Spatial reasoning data
################
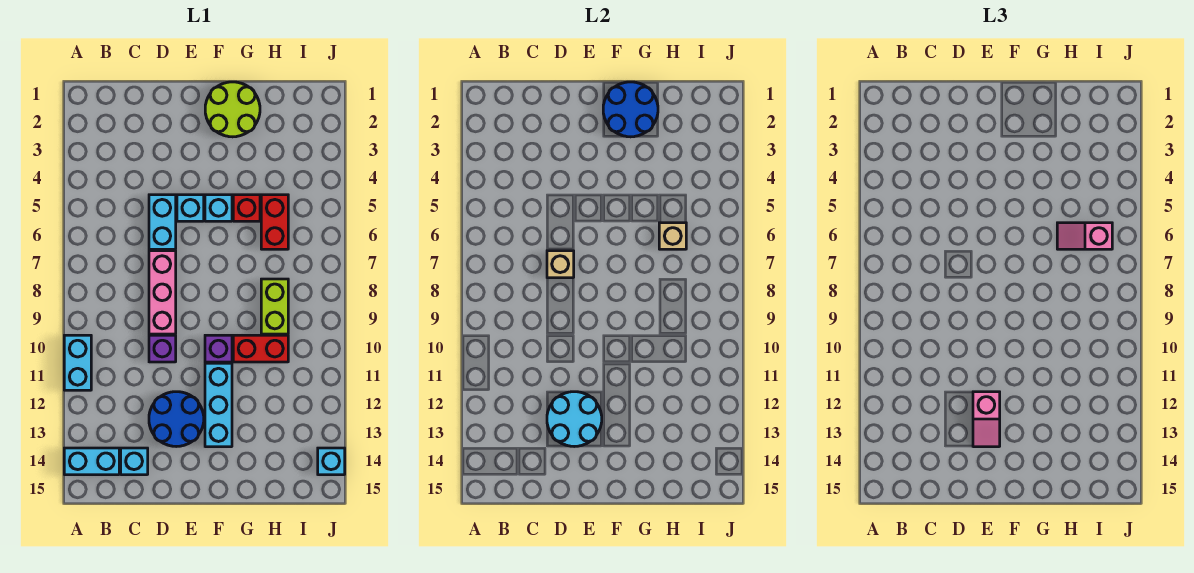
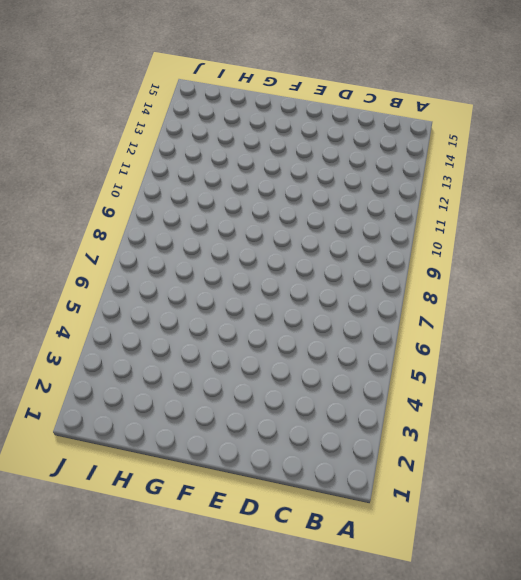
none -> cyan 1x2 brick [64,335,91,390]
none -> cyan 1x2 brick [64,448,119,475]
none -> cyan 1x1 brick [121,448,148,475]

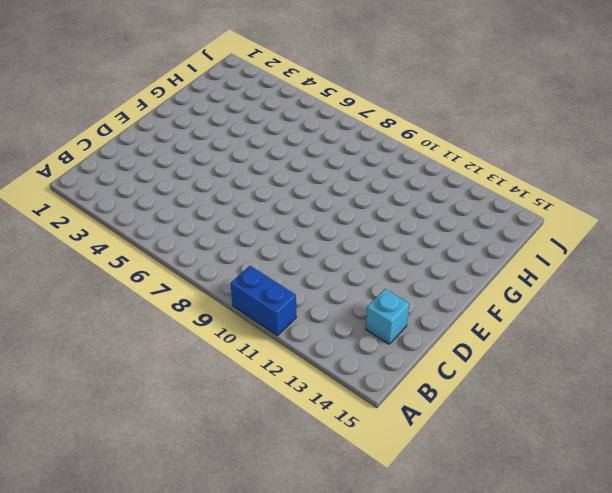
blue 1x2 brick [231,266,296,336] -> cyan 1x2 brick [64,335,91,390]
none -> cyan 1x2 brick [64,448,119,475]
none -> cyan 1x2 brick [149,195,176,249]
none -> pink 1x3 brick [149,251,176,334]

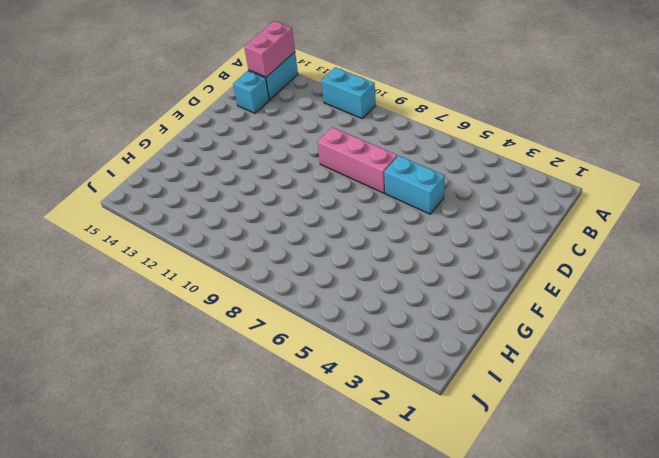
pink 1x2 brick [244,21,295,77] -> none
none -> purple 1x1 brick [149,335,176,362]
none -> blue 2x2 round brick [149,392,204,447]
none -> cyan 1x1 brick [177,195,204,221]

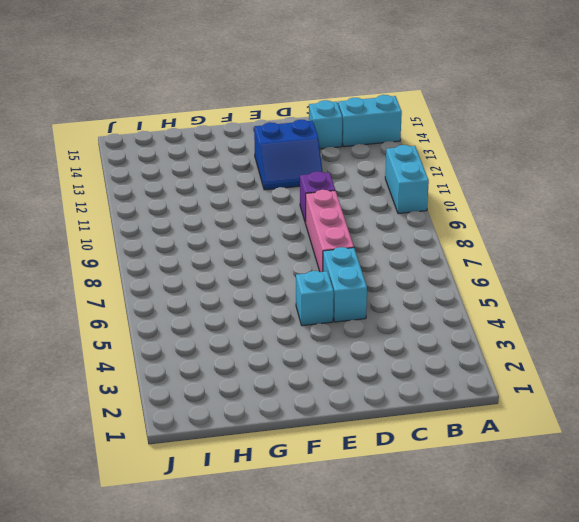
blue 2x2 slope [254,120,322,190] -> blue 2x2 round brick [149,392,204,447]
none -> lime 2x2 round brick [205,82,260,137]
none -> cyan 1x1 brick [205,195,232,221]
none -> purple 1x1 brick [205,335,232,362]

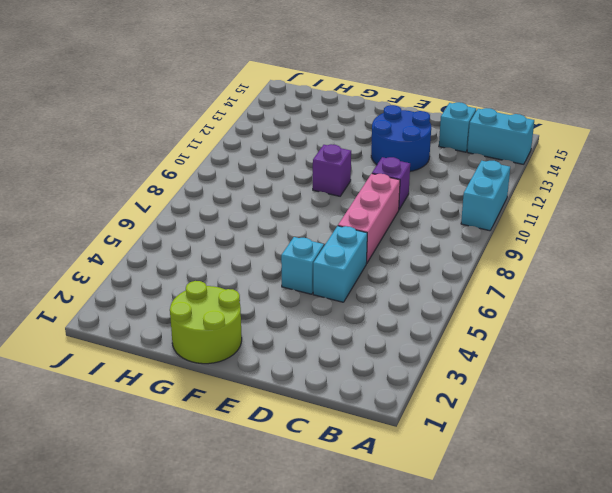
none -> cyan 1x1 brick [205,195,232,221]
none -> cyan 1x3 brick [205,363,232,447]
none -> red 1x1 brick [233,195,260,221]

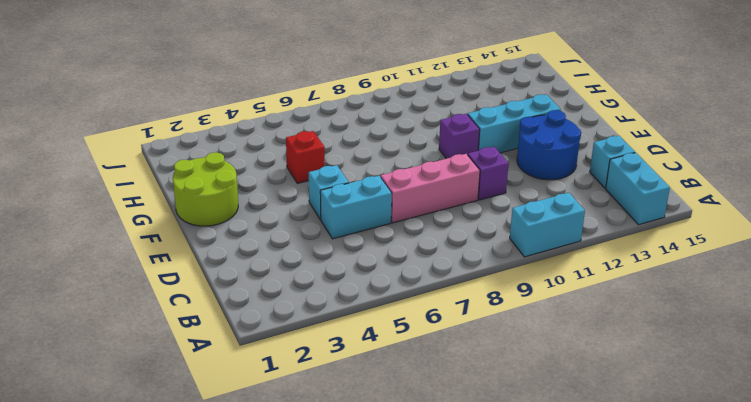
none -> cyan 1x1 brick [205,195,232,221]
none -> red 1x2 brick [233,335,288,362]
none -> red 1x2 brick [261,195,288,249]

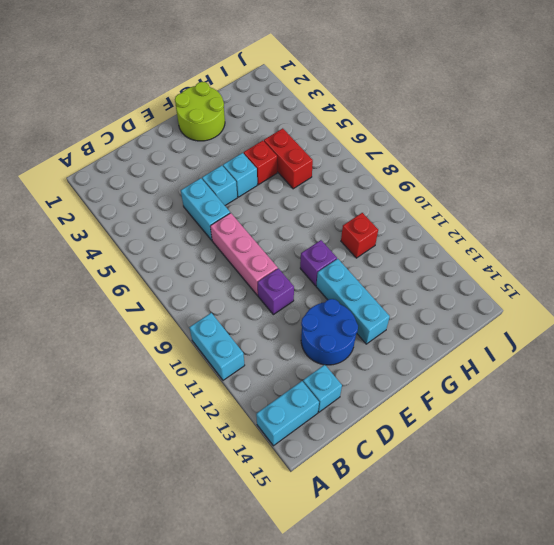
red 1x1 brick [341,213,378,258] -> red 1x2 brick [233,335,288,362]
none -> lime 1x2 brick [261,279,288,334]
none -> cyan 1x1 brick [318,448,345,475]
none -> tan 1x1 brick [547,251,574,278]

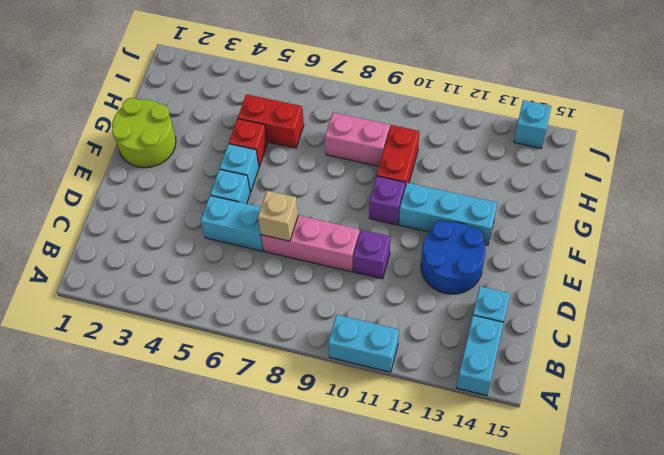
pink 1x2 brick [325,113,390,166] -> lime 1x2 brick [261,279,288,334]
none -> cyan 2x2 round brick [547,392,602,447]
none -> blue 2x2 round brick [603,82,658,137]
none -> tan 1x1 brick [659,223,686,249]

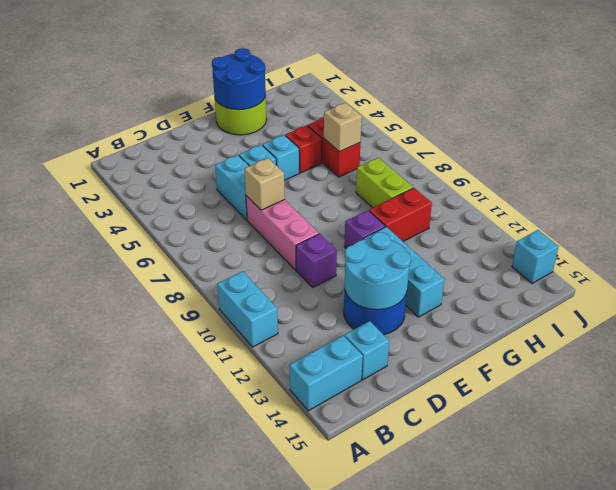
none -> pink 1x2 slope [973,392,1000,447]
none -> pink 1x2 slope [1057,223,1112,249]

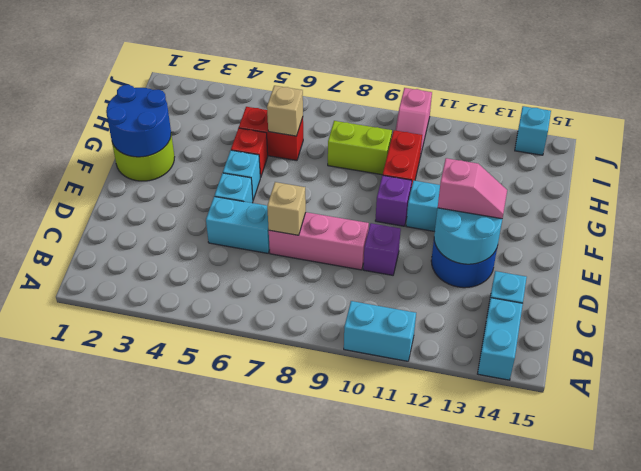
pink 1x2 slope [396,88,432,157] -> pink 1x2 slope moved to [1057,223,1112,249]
################
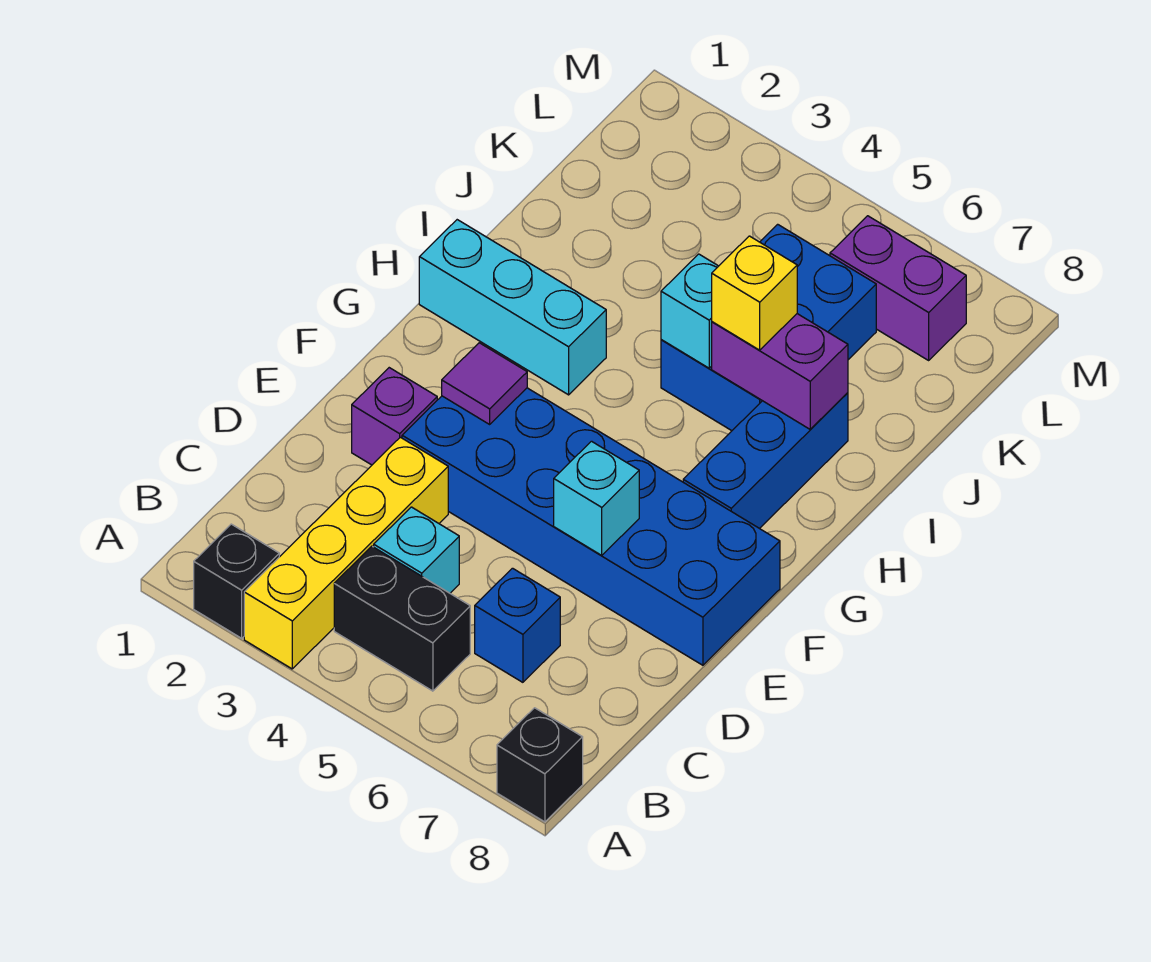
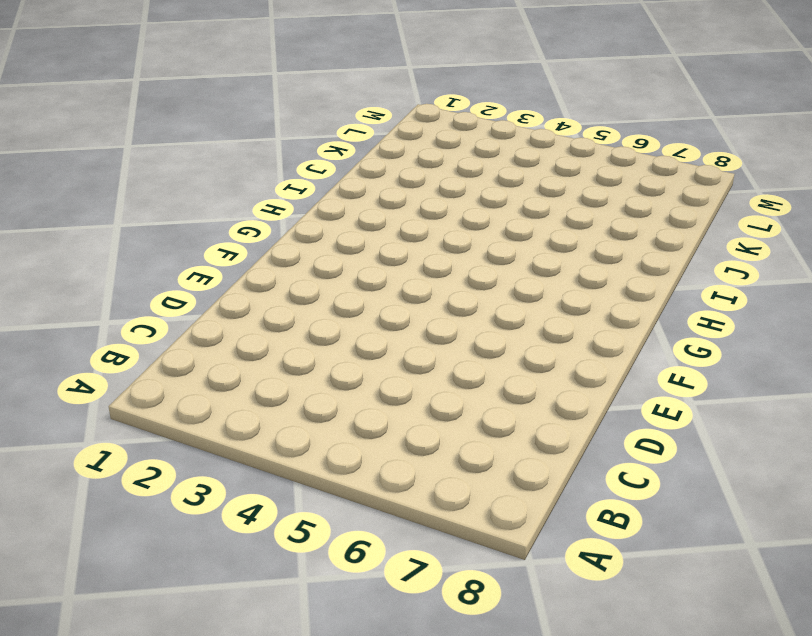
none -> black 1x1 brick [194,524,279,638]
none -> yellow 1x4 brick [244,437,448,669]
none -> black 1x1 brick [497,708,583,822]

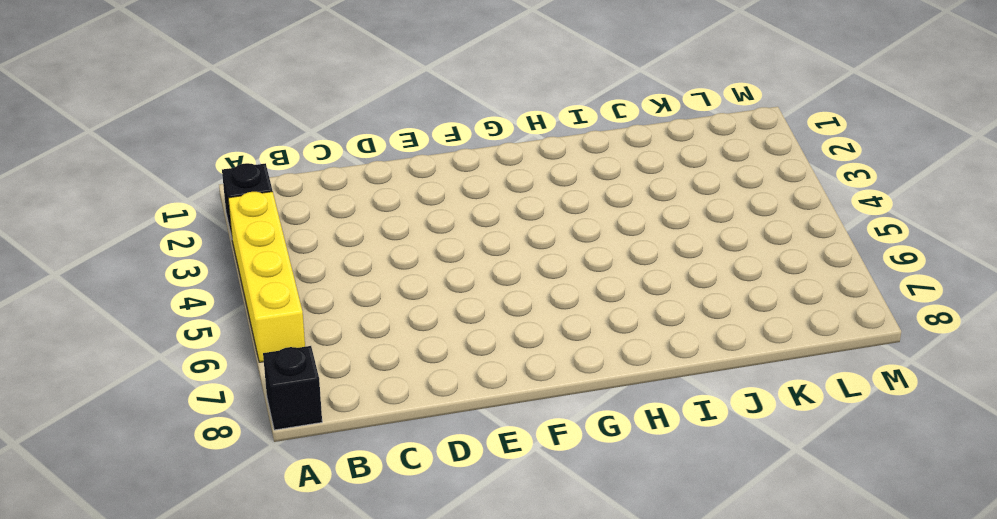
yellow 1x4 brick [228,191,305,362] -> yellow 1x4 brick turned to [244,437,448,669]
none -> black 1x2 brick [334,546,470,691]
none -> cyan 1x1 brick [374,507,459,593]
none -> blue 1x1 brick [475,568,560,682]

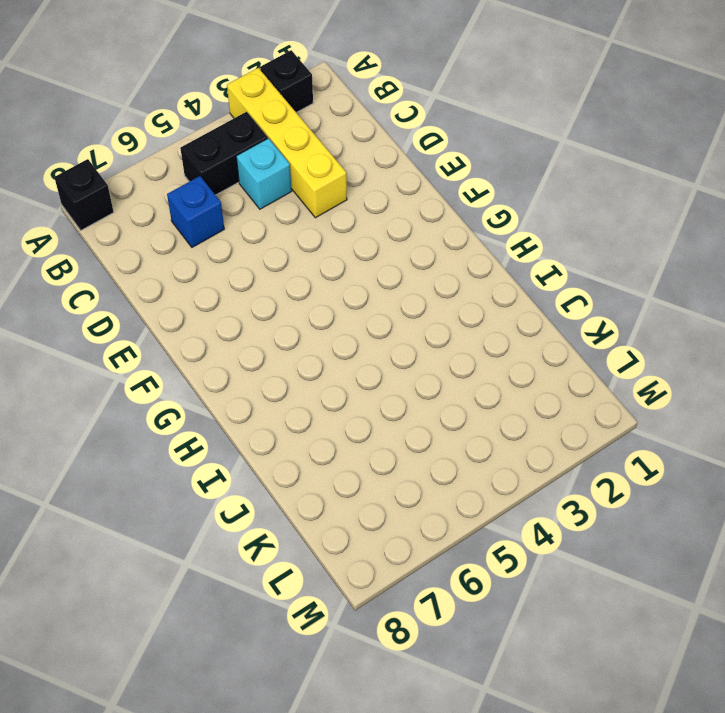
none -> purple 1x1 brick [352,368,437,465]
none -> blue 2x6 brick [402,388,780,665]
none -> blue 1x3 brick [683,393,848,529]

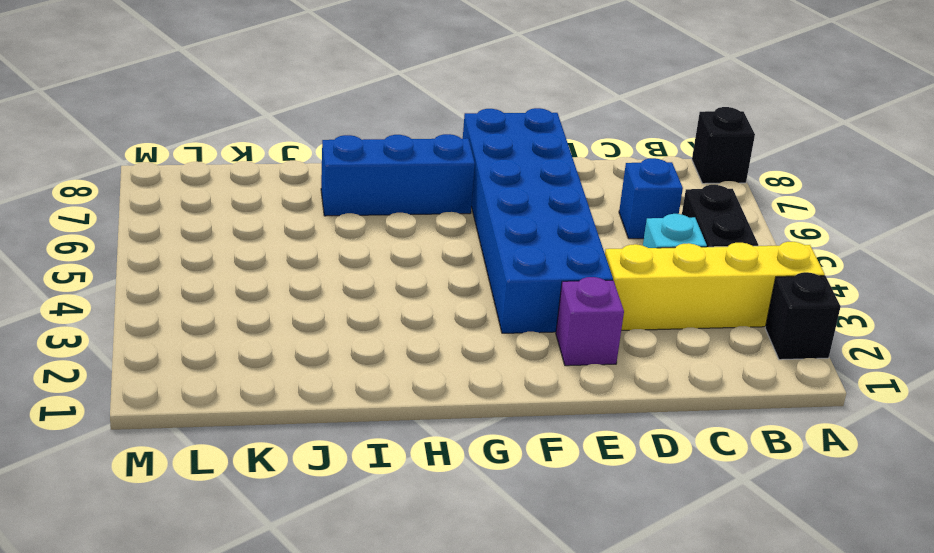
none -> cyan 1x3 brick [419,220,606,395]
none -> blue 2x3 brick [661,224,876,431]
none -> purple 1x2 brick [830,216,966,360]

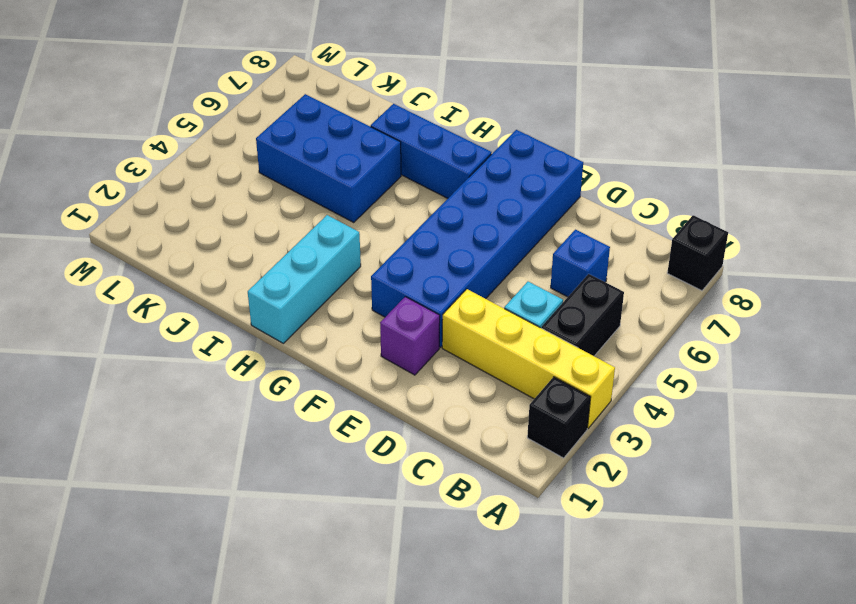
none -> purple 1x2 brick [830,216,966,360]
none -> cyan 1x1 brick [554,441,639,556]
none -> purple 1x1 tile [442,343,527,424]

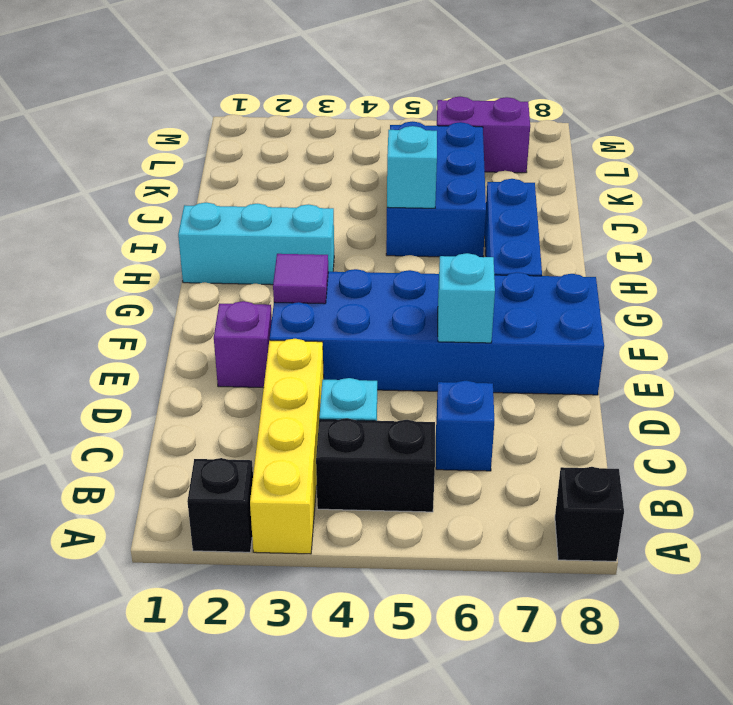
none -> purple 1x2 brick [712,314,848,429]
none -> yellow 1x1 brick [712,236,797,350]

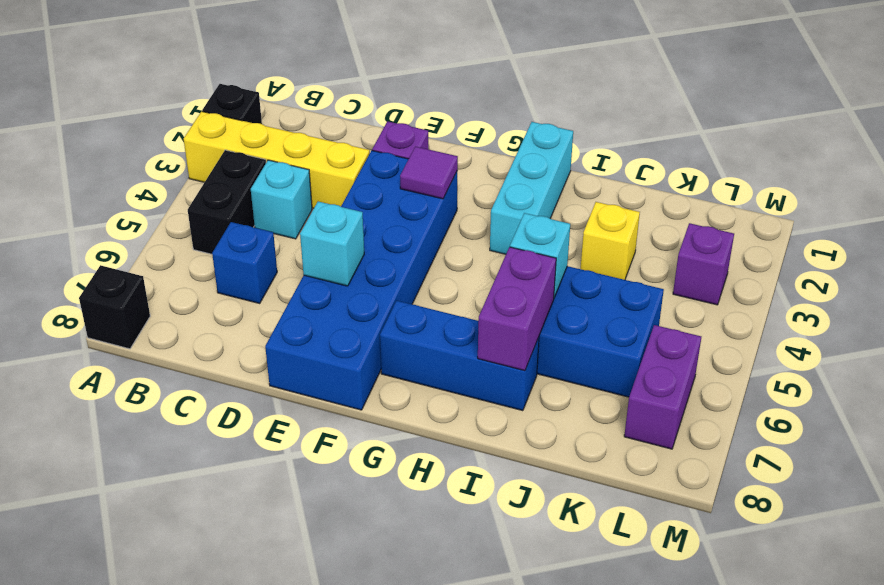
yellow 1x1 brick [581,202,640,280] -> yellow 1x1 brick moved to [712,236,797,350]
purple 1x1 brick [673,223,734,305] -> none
################
_What to produce_
Pull out every line of the entries that includes the word "yellow".

_Task solution_
none -> yellow 1x4 brick [244,437,448,669]
yellow 1x4 brick [228,191,305,362] -> yellow 1x4 brick turned to [244,437,448,669]
none -> yellow 1x1 brick [712,236,797,350]
yellow 1x1 brick [581,202,640,280] -> yellow 1x1 brick moved to [712,236,797,350]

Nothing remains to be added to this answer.